◆ What is asked:
Print, word for word, the lines of the records from the line with "cyan cross: moved 10 px left, 3 px up" through the end of the records. Leave the picture lines out.

Stored records:
- - -

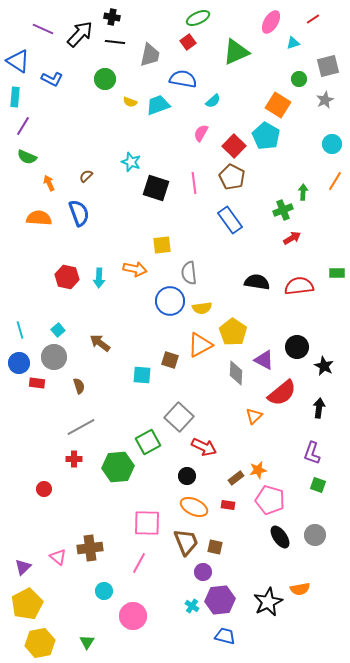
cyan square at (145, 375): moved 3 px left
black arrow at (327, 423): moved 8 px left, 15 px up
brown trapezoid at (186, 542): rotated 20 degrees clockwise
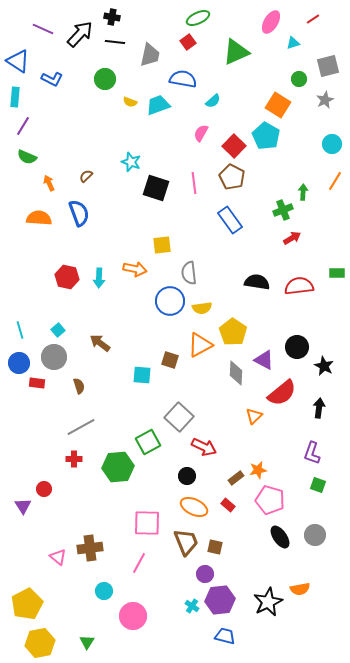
red rectangle at (228, 505): rotated 32 degrees clockwise
purple triangle at (23, 567): moved 61 px up; rotated 18 degrees counterclockwise
purple circle at (203, 572): moved 2 px right, 2 px down
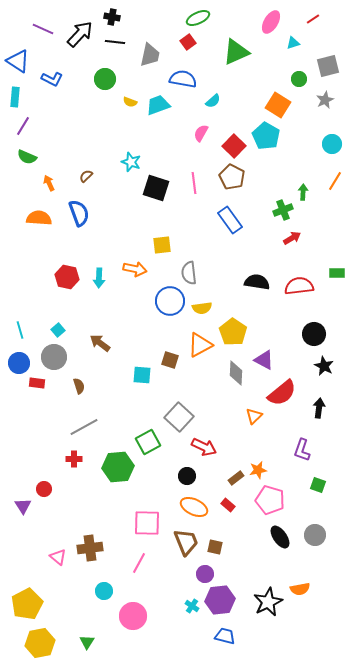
black circle at (297, 347): moved 17 px right, 13 px up
gray line at (81, 427): moved 3 px right
purple L-shape at (312, 453): moved 10 px left, 3 px up
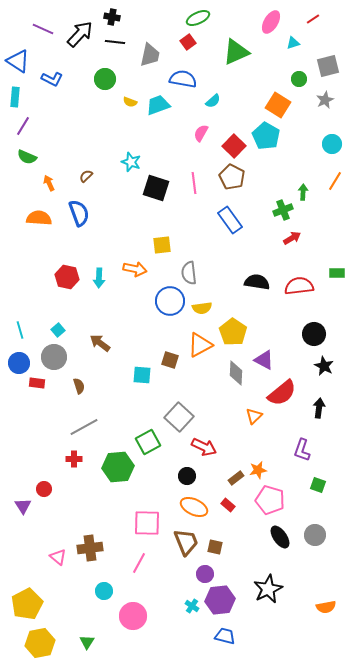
orange semicircle at (300, 589): moved 26 px right, 18 px down
black star at (268, 602): moved 13 px up
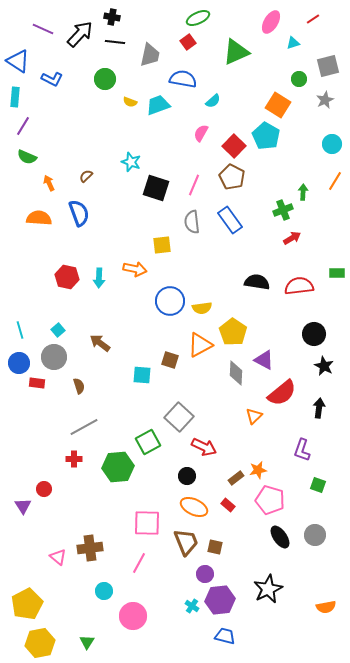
pink line at (194, 183): moved 2 px down; rotated 30 degrees clockwise
gray semicircle at (189, 273): moved 3 px right, 51 px up
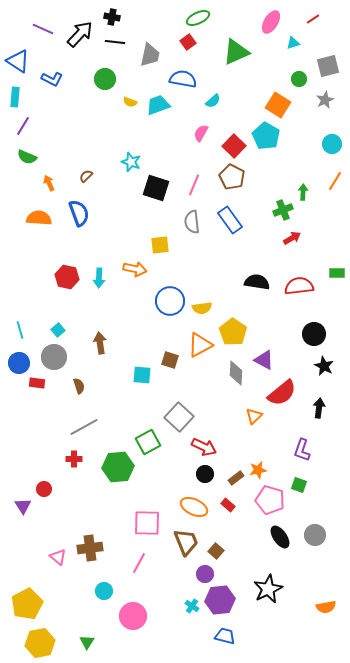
yellow square at (162, 245): moved 2 px left
brown arrow at (100, 343): rotated 45 degrees clockwise
black circle at (187, 476): moved 18 px right, 2 px up
green square at (318, 485): moved 19 px left
brown square at (215, 547): moved 1 px right, 4 px down; rotated 28 degrees clockwise
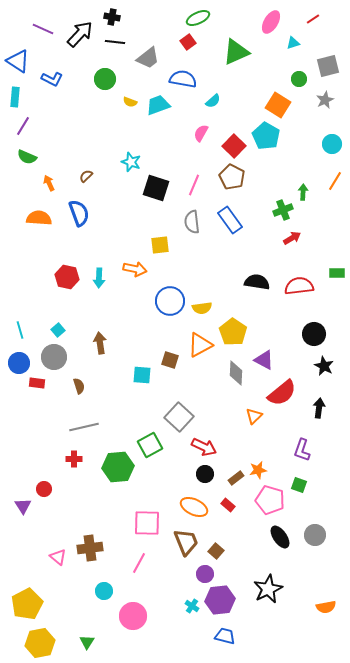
gray trapezoid at (150, 55): moved 2 px left, 3 px down; rotated 40 degrees clockwise
gray line at (84, 427): rotated 16 degrees clockwise
green square at (148, 442): moved 2 px right, 3 px down
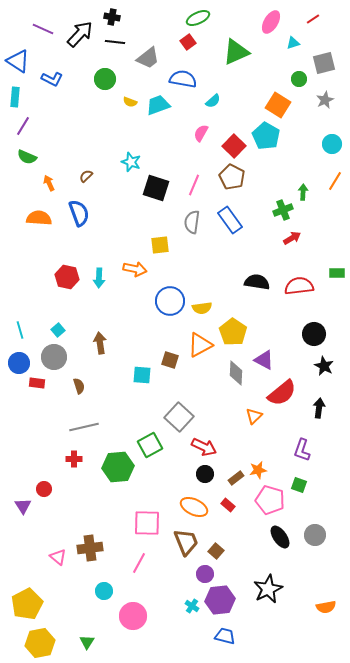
gray square at (328, 66): moved 4 px left, 3 px up
gray semicircle at (192, 222): rotated 15 degrees clockwise
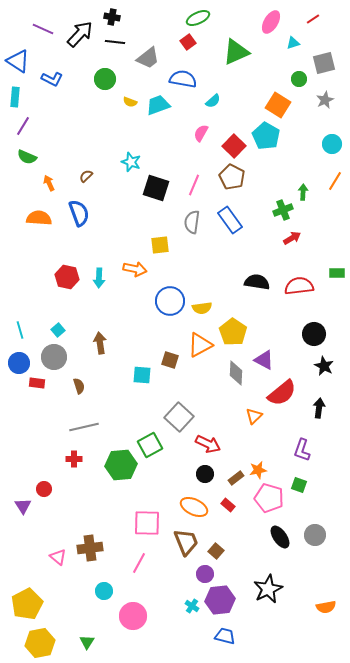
red arrow at (204, 447): moved 4 px right, 3 px up
green hexagon at (118, 467): moved 3 px right, 2 px up
pink pentagon at (270, 500): moved 1 px left, 2 px up
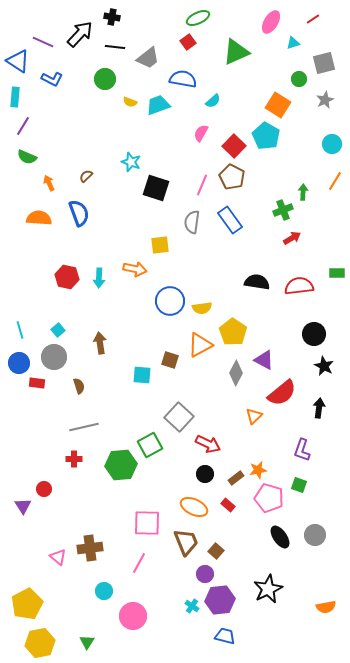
purple line at (43, 29): moved 13 px down
black line at (115, 42): moved 5 px down
pink line at (194, 185): moved 8 px right
gray diamond at (236, 373): rotated 25 degrees clockwise
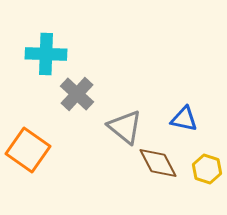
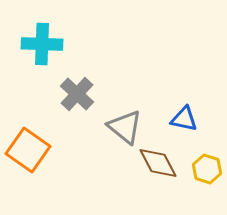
cyan cross: moved 4 px left, 10 px up
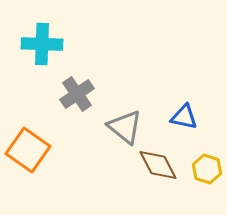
gray cross: rotated 12 degrees clockwise
blue triangle: moved 2 px up
brown diamond: moved 2 px down
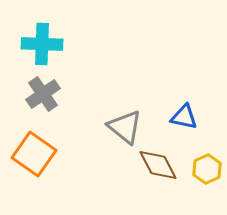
gray cross: moved 34 px left
orange square: moved 6 px right, 4 px down
yellow hexagon: rotated 16 degrees clockwise
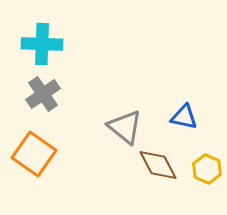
yellow hexagon: rotated 12 degrees counterclockwise
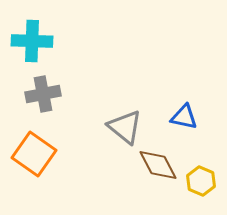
cyan cross: moved 10 px left, 3 px up
gray cross: rotated 24 degrees clockwise
yellow hexagon: moved 6 px left, 12 px down
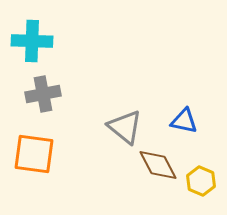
blue triangle: moved 4 px down
orange square: rotated 27 degrees counterclockwise
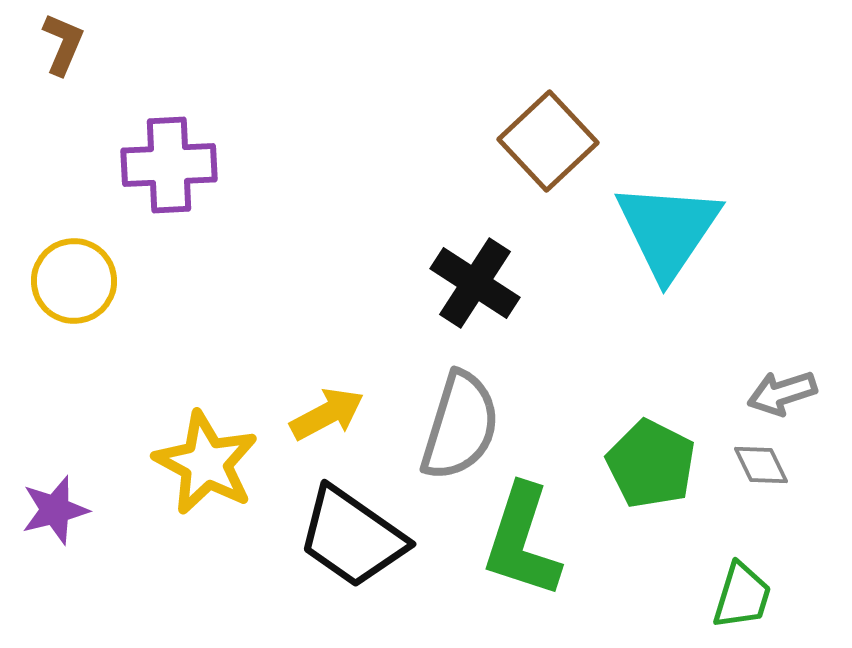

- - -

◆ Written answer:
cyan cross: moved 10 px left, 3 px up
gray cross: rotated 24 degrees clockwise
yellow hexagon: moved 6 px left, 12 px down
blue triangle: moved 4 px down
orange square: rotated 27 degrees counterclockwise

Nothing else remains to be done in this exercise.